**What needs to be done:** Every line in the data below from the one containing "(438, 493) = (584, 300): none -> red battery" down to the one containing "(752, 575) = (707, 200): red", both included, must be retyped exactly; no other line is to appear.
____ Data supplied
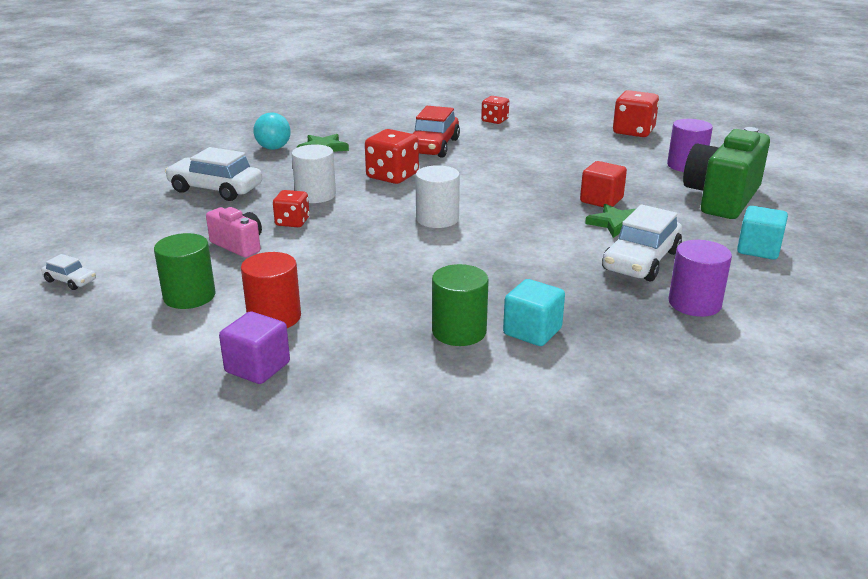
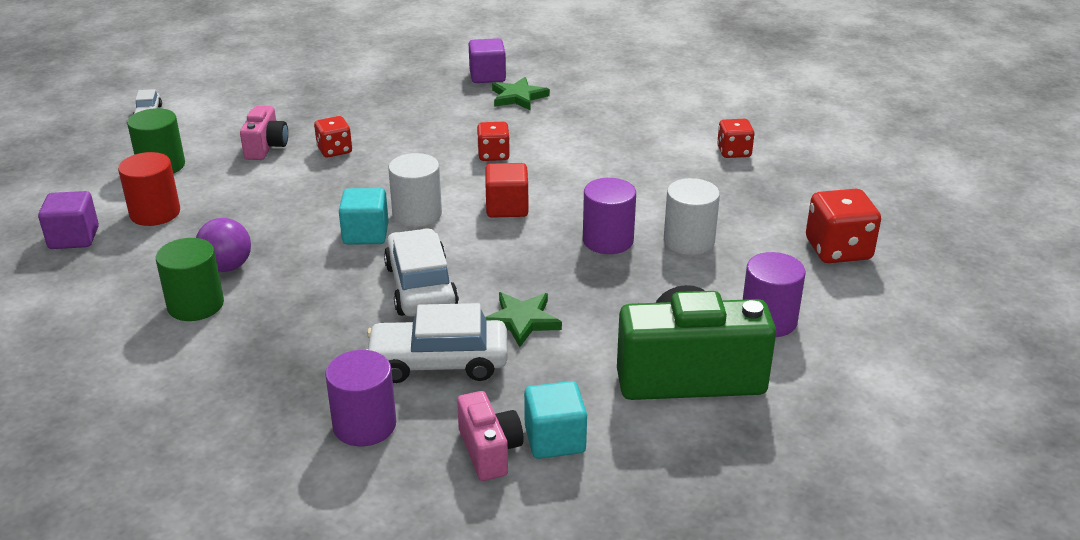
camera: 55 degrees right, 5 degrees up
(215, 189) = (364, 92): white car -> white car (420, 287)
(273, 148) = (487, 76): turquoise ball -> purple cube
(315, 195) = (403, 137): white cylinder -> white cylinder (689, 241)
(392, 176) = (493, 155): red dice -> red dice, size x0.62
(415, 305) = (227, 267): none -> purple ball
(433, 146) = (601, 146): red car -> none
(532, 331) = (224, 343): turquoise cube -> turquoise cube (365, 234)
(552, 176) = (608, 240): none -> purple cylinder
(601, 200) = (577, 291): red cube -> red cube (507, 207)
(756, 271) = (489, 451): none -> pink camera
________
____ Data supplied
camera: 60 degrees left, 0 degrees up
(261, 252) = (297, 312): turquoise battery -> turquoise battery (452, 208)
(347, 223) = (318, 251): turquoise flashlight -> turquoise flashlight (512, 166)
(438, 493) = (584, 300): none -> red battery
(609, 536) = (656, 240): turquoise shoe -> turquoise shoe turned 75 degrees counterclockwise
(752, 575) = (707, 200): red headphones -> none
________
**Completed task:**
(438, 493) = (584, 300): none -> red battery
(609, 536) = (656, 240): turquoise shoe -> turquoise shoe turned 75 degrees counterclockwise
(752, 575) = (707, 200): red headphones -> none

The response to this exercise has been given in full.